◆ What the task asks
Nothing but the lines below between the line holding "purple round brick D7:E8" and the line holding "brown brick D6:E7", inclusive, should appear in the answer, each set down exactly.
:: Source material ::
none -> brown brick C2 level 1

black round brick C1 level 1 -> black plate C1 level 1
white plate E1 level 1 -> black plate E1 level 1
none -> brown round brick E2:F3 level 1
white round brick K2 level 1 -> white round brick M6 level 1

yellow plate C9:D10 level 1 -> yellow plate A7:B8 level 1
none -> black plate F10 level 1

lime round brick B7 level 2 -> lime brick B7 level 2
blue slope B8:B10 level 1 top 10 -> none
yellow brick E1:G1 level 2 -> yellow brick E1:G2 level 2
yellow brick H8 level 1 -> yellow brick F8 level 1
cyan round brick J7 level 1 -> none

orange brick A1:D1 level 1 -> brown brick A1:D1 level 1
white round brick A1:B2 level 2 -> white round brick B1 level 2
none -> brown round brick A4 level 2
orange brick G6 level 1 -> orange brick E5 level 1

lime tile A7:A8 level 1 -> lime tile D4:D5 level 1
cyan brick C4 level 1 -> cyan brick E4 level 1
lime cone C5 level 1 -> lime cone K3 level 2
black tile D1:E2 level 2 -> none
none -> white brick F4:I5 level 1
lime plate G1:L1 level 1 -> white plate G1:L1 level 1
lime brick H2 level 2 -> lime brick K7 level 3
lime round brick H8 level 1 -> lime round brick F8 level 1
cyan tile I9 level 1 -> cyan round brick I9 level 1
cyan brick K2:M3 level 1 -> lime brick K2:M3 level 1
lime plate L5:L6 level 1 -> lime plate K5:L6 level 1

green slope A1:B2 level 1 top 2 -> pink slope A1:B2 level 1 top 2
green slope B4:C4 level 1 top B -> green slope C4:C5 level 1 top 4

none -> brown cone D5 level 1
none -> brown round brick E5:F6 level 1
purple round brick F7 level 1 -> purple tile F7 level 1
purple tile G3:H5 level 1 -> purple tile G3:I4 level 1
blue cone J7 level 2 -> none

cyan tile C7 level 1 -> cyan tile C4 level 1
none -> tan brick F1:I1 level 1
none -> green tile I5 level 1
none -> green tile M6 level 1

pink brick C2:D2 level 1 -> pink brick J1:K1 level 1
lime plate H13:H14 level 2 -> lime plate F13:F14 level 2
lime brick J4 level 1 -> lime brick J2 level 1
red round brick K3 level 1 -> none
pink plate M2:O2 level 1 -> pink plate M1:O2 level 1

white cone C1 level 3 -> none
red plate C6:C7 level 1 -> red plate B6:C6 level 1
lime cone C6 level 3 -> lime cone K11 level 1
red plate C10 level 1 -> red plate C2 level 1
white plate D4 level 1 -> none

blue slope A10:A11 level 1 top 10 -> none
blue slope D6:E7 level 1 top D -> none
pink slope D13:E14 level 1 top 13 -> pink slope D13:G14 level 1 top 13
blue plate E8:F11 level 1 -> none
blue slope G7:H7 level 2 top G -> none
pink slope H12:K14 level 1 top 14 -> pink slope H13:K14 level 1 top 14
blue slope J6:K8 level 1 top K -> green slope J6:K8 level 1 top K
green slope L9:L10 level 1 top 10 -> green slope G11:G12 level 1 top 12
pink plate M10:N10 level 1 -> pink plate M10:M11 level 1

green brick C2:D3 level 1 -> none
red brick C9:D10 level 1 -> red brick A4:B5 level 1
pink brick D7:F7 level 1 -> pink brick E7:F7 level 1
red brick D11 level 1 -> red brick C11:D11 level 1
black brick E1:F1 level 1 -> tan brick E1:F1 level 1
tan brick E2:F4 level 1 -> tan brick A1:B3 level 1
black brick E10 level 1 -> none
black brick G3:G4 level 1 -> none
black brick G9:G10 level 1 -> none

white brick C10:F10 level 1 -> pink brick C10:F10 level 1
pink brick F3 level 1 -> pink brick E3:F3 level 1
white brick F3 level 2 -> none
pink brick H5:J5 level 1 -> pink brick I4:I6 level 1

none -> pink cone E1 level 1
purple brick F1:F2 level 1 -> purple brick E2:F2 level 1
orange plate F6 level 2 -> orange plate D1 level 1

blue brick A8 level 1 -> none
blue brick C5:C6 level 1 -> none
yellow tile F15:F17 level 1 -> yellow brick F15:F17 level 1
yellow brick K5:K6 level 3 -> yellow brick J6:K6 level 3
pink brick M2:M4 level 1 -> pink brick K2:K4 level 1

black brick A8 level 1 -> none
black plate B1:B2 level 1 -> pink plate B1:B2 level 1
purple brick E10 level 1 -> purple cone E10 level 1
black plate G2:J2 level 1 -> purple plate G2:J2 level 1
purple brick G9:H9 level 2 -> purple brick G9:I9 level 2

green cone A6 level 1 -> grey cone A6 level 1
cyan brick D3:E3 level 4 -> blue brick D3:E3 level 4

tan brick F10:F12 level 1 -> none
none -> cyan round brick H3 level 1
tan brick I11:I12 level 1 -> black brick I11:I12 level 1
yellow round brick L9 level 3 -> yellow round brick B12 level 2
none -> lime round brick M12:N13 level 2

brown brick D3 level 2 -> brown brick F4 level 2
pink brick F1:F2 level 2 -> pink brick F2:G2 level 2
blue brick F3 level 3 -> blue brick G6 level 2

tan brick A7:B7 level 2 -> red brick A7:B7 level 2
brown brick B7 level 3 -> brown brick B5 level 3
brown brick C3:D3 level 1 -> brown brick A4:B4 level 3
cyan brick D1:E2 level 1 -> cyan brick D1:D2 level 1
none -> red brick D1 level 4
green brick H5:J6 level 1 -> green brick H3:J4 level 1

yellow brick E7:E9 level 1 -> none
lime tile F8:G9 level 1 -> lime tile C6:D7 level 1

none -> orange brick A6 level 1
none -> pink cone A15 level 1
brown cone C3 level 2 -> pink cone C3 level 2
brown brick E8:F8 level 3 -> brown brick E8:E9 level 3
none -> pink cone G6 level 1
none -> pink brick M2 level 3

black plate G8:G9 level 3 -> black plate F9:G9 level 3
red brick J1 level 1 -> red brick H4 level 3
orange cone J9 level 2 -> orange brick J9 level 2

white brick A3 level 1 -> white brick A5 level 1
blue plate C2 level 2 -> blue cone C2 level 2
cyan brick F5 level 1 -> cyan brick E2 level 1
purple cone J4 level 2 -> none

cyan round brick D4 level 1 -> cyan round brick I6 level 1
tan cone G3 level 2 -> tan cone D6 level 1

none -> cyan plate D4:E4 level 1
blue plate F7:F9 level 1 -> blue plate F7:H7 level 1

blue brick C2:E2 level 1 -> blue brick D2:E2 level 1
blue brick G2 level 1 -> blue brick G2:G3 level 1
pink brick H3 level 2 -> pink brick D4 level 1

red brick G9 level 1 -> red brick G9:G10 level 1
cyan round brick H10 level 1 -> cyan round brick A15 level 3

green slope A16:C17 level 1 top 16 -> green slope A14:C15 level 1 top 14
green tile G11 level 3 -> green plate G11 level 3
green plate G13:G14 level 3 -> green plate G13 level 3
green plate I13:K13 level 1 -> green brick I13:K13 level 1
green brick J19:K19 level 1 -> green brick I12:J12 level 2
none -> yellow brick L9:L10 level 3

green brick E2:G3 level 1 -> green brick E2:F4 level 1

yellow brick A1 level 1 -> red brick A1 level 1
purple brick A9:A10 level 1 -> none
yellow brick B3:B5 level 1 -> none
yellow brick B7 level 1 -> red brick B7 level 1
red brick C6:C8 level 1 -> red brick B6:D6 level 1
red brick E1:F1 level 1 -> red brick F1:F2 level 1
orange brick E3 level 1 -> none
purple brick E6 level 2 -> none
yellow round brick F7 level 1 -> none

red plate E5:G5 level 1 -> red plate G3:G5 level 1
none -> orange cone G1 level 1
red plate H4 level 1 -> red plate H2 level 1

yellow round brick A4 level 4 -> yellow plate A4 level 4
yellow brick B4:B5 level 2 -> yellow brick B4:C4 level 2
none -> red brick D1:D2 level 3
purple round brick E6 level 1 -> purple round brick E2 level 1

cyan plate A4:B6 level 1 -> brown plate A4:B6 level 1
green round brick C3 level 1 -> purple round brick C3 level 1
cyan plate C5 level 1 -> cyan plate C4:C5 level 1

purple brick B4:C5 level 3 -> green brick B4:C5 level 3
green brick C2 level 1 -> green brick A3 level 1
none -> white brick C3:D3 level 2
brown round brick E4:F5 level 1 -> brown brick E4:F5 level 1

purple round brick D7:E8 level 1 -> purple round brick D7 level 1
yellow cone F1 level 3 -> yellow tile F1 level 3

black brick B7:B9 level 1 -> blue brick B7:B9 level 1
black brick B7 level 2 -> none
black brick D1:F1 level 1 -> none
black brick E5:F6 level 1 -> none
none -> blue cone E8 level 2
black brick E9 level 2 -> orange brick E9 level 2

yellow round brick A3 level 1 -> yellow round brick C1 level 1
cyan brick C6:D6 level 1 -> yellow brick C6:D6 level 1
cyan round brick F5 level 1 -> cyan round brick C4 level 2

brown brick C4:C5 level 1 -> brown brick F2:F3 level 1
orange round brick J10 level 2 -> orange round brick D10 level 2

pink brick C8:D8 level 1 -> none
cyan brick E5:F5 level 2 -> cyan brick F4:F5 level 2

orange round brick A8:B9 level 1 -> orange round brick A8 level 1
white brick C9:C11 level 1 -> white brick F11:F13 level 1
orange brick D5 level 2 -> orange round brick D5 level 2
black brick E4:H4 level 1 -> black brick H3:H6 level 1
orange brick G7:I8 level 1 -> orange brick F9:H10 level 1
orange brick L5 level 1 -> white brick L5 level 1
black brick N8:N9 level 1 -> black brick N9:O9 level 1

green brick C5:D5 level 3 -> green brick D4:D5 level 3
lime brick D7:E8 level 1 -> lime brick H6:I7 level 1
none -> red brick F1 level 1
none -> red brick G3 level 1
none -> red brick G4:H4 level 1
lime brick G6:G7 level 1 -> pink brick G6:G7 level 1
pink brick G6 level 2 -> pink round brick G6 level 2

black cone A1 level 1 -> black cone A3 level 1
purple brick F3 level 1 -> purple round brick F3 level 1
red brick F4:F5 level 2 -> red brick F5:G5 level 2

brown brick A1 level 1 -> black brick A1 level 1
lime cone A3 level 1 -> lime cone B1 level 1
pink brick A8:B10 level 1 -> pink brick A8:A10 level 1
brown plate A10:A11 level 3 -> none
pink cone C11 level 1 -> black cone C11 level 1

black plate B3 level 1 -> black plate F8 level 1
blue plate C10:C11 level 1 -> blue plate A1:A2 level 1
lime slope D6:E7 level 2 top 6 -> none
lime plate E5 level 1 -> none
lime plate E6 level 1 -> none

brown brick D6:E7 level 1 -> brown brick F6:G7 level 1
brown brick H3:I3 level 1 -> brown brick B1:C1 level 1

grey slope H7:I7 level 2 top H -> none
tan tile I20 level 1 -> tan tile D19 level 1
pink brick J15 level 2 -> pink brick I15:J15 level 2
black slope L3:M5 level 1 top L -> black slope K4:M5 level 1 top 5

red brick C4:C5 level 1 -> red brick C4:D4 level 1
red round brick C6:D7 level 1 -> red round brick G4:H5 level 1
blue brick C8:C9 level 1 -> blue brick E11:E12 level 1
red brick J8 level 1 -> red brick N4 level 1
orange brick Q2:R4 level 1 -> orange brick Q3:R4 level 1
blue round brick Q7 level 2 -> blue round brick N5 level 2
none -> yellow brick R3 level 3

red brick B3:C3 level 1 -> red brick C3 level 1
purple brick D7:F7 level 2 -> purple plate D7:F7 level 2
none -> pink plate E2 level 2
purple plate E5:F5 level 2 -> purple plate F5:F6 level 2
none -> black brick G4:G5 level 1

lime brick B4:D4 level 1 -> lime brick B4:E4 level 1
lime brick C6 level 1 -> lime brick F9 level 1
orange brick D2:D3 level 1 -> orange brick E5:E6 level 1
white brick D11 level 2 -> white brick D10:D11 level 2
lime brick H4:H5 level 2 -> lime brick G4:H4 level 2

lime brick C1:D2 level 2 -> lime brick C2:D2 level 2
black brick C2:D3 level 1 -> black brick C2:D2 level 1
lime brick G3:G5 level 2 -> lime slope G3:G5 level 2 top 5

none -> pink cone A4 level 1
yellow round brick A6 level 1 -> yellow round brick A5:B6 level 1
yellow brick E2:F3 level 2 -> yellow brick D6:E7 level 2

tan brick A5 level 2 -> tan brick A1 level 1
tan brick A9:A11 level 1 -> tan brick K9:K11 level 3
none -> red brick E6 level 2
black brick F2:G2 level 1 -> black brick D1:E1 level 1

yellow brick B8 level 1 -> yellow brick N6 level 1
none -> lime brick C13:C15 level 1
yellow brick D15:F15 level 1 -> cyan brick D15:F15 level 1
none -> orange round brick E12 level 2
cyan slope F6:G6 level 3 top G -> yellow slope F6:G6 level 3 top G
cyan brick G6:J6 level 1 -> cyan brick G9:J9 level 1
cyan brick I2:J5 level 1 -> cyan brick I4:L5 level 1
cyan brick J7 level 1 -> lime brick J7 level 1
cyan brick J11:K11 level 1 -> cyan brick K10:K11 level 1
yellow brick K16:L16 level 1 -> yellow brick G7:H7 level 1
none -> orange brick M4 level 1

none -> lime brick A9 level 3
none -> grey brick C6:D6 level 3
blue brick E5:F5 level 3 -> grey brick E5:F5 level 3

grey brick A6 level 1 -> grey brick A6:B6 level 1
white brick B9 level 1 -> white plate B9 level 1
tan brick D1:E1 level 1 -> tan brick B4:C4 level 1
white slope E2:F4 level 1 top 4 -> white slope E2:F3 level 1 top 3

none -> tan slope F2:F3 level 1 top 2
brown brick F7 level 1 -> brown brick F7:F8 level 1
:::
◆ Exercise result
purple round brick D7:E8 level 1 -> purple round brick D7 level 1
yellow cone F1 level 3 -> yellow tile F1 level 3

black brick B7:B9 level 1 -> blue brick B7:B9 level 1
black brick B7 level 2 -> none
black brick D1:F1 level 1 -> none
black brick E5:F6 level 1 -> none
none -> blue cone E8 level 2
black brick E9 level 2 -> orange brick E9 level 2

yellow round brick A3 level 1 -> yellow round brick C1 level 1
cyan brick C6:D6 level 1 -> yellow brick C6:D6 level 1
cyan round brick F5 level 1 -> cyan round brick C4 level 2

brown brick C4:C5 level 1 -> brown brick F2:F3 level 1
orange round brick J10 level 2 -> orange round brick D10 level 2

pink brick C8:D8 level 1 -> none
cyan brick E5:F5 level 2 -> cyan brick F4:F5 level 2

orange round brick A8:B9 level 1 -> orange round brick A8 level 1
white brick C9:C11 level 1 -> white brick F11:F13 level 1
orange brick D5 level 2 -> orange round brick D5 level 2
black brick E4:H4 level 1 -> black brick H3:H6 level 1
orange brick G7:I8 level 1 -> orange brick F9:H10 level 1
orange brick L5 level 1 -> white brick L5 level 1
black brick N8:N9 level 1 -> black brick N9:O9 level 1

green brick C5:D5 level 3 -> green brick D4:D5 level 3
lime brick D7:E8 level 1 -> lime brick H6:I7 level 1
none -> red brick F1 level 1
none -> red brick G3 level 1
none -> red brick G4:H4 level 1
lime brick G6:G7 level 1 -> pink brick G6:G7 level 1
pink brick G6 level 2 -> pink round brick G6 level 2

black cone A1 level 1 -> black cone A3 level 1
purple brick F3 level 1 -> purple round brick F3 level 1
red brick F4:F5 level 2 -> red brick F5:G5 level 2

brown brick A1 level 1 -> black brick A1 level 1
lime cone A3 level 1 -> lime cone B1 level 1
pink brick A8:B10 level 1 -> pink brick A8:A10 level 1
brown plate A10:A11 level 3 -> none
pink cone C11 level 1 -> black cone C11 level 1

black plate B3 level 1 -> black plate F8 level 1
blue plate C10:C11 level 1 -> blue plate A1:A2 level 1
lime slope D6:E7 level 2 top 6 -> none
lime plate E5 level 1 -> none
lime plate E6 level 1 -> none

brown brick D6:E7 level 1 -> brown brick F6:G7 level 1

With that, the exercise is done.